------ Input data

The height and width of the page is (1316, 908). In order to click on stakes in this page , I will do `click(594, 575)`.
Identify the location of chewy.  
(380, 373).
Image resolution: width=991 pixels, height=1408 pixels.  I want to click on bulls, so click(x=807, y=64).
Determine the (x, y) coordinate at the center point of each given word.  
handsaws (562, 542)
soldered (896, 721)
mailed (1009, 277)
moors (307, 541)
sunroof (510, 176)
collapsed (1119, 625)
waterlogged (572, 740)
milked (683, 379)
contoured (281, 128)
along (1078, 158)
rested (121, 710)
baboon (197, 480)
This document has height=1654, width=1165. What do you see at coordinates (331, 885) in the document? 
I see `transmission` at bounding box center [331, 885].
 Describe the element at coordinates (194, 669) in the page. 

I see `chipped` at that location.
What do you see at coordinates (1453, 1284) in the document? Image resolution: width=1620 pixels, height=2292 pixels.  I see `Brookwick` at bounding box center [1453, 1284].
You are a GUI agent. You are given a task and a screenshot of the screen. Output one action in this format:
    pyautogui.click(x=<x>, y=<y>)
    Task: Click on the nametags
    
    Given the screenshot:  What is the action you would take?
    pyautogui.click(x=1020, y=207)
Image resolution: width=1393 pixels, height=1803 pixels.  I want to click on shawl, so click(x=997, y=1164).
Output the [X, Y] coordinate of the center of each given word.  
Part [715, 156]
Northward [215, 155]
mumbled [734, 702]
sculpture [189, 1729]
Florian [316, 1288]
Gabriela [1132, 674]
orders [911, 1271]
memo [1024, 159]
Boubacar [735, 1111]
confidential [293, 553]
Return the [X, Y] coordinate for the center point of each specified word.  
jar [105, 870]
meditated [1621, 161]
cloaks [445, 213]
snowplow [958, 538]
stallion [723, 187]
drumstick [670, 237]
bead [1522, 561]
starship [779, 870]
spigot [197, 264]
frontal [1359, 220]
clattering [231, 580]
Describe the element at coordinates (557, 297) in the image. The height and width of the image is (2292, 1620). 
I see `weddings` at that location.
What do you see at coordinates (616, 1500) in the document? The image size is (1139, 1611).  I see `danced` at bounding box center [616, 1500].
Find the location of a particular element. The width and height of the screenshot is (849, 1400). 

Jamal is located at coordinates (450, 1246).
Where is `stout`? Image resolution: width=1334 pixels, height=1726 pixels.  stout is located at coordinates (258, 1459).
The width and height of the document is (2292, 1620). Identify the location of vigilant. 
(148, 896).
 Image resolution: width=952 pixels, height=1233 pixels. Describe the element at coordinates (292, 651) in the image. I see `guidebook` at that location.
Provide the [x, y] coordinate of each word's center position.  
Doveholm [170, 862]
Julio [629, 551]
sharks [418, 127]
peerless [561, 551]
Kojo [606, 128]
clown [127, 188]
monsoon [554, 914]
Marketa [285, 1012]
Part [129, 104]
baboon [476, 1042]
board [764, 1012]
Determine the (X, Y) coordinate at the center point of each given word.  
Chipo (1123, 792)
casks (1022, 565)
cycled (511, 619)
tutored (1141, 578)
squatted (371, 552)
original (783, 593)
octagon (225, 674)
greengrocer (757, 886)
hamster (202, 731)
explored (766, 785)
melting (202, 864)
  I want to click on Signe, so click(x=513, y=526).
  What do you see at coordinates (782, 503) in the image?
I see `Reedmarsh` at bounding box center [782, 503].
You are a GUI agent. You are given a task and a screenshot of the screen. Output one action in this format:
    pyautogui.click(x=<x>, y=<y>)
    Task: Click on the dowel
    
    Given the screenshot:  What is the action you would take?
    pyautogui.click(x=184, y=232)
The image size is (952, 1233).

------------

§ **What you have to do**:
Copy the lines in the records verbatim, beginning with the line that contains "frontal [1359, 220]" and stopping after the line that contains "Jamal is located at coordinates (450, 1246).".

§ **Output of the task**:
frontal [1359, 220]
clattering [231, 580]
Describe the element at coordinates (557, 297) in the image. The height and width of the image is (2292, 1620). 
I see `weddings` at that location.
What do you see at coordinates (616, 1500) in the document? The image size is (1139, 1611).  I see `danced` at bounding box center [616, 1500].
Find the location of a particular element. The width and height of the screenshot is (849, 1400). 

Jamal is located at coordinates (450, 1246).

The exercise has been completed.